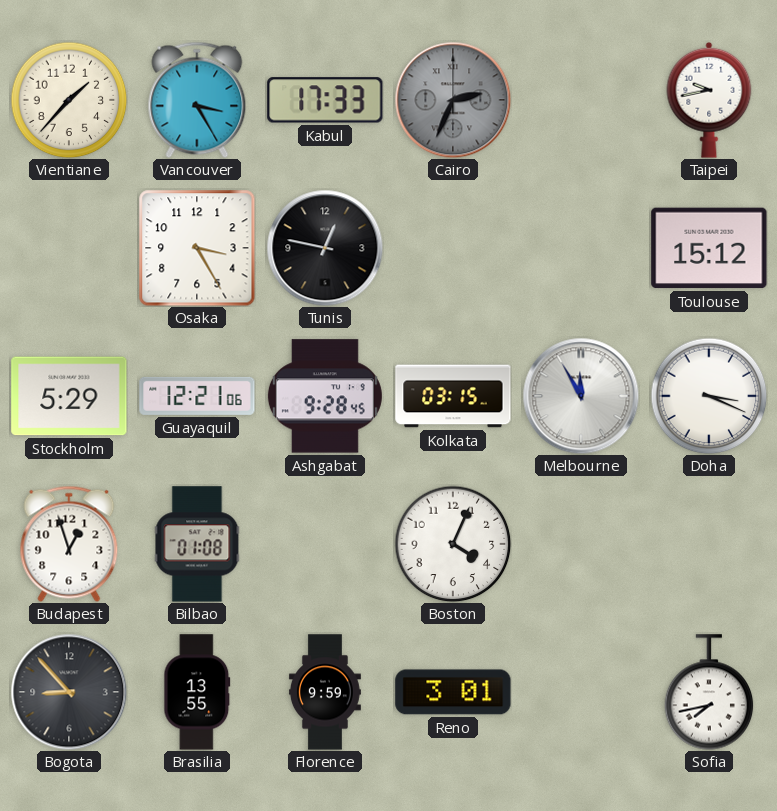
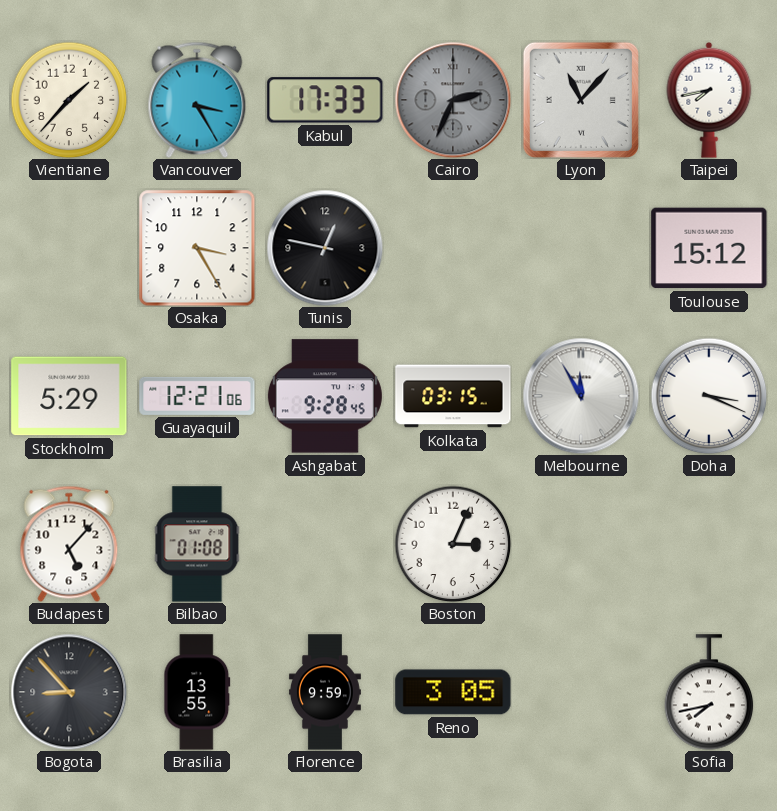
Lyon: none -> 11:07
Taipei: 9:43 -> 7:43
Budapest: 12:57 -> 5:07
Boston: 4:04 -> 3:04
Reno: 3:01 -> 3:05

---+---

- _Consigna_
Reproduce al pie de la letra todas las líneas de texto del listado. Deja fuera de tu respuesta todo lo que no sea texto.

- _Solución desarrollada_
Lyon: none -> 11:07
Taipei: 9:43 -> 7:43
Budapest: 12:57 -> 5:07
Boston: 4:04 -> 3:04
Reno: 3:01 -> 3:05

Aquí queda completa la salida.